* **Work required**: All of the data should be given again word for word, though the images are to be left out.

[Stored items from a collection]
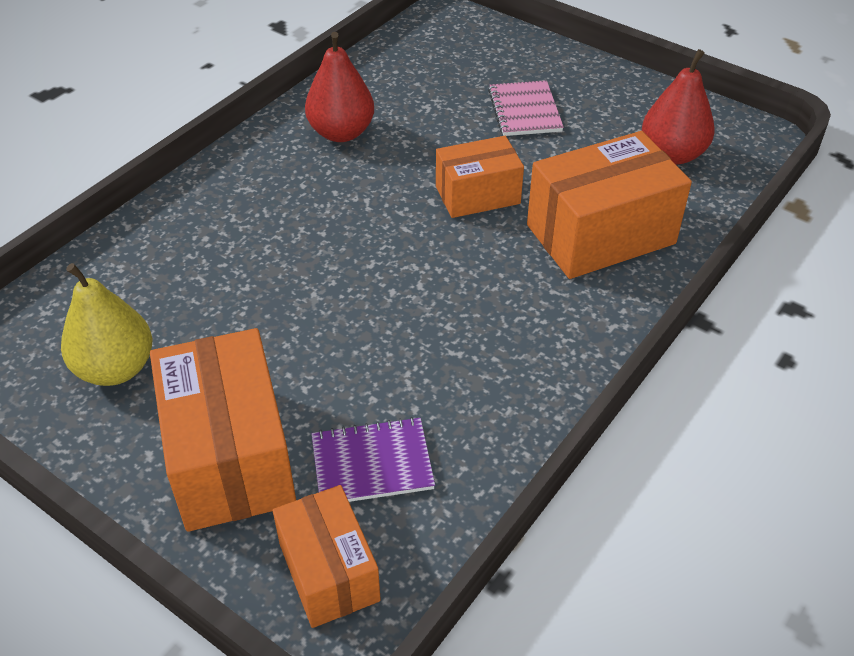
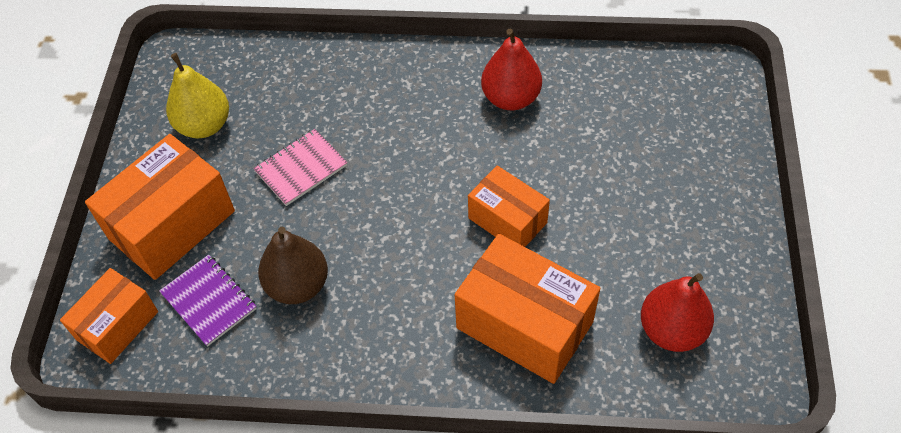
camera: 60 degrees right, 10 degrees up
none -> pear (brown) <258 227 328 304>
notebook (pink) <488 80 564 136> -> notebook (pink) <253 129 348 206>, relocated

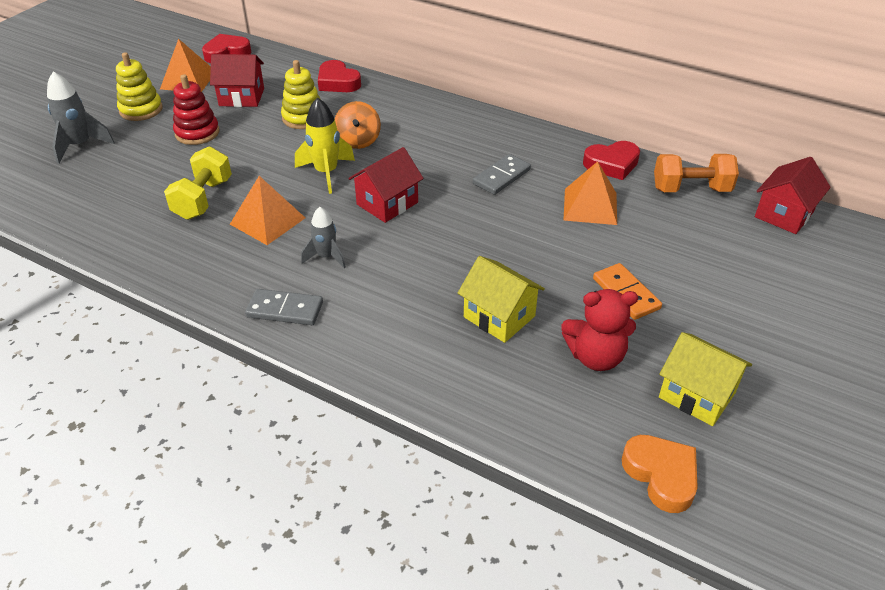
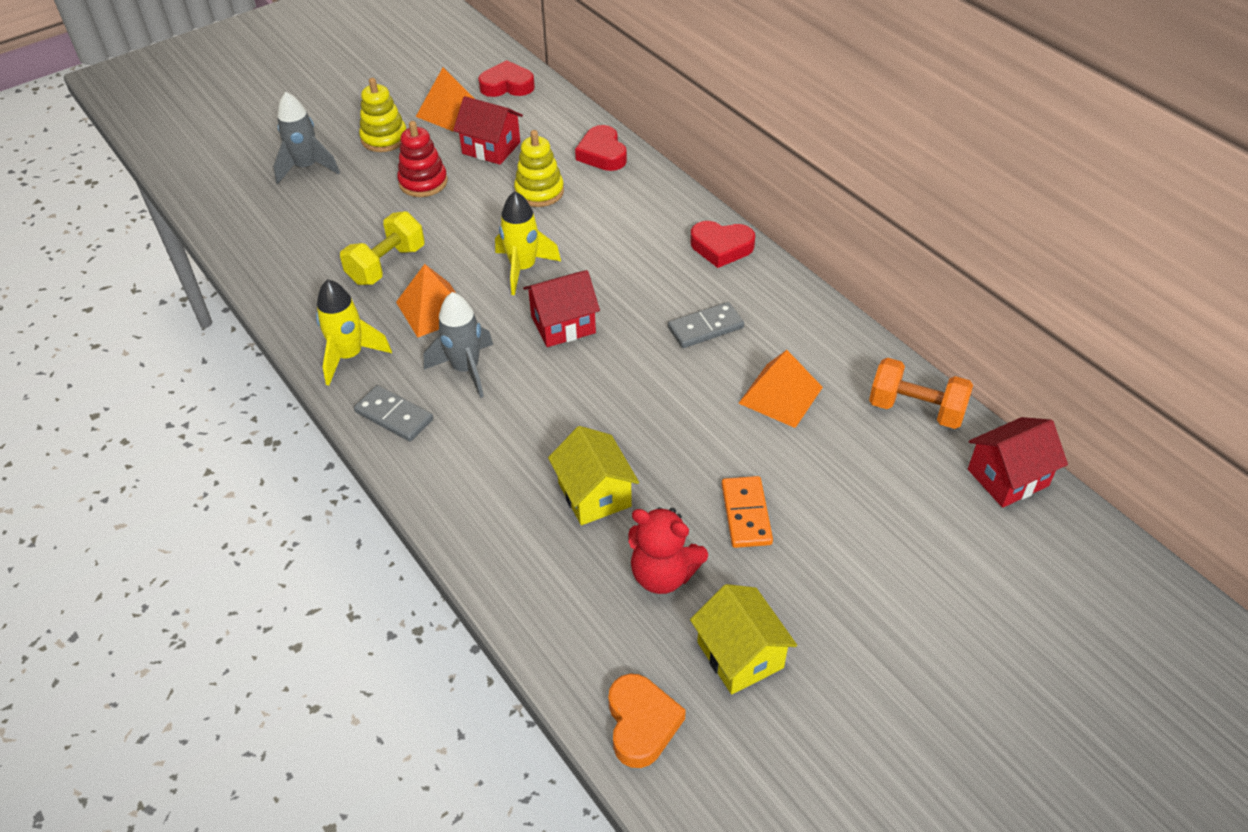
camera: 25 degrees right, 5 degrees up
spinning top (orange) <335 101 381 149> -> none
none -> rocket (yellow) <316 279 392 386>
heart (red) <583 141 640 180> -> heart (red) <690 221 755 268>, relocated
rocket (grey) <301 207 346 269> -> rocket (grey) <424 292 493 398>, x1.51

* **Answer box**:
camera: 60 degrees right, 10 degrees up
none -> pear (brown) <258 227 328 304>
notebook (pink) <488 80 564 136> -> notebook (pink) <253 129 348 206>, relocated

camera: 25 degrees right, 5 degrees up
spinning top (orange) <335 101 381 149> -> none
none -> rocket (yellow) <316 279 392 386>
heart (red) <583 141 640 180> -> heart (red) <690 221 755 268>, relocated
rocket (grey) <301 207 346 269> -> rocket (grey) <424 292 493 398>, x1.51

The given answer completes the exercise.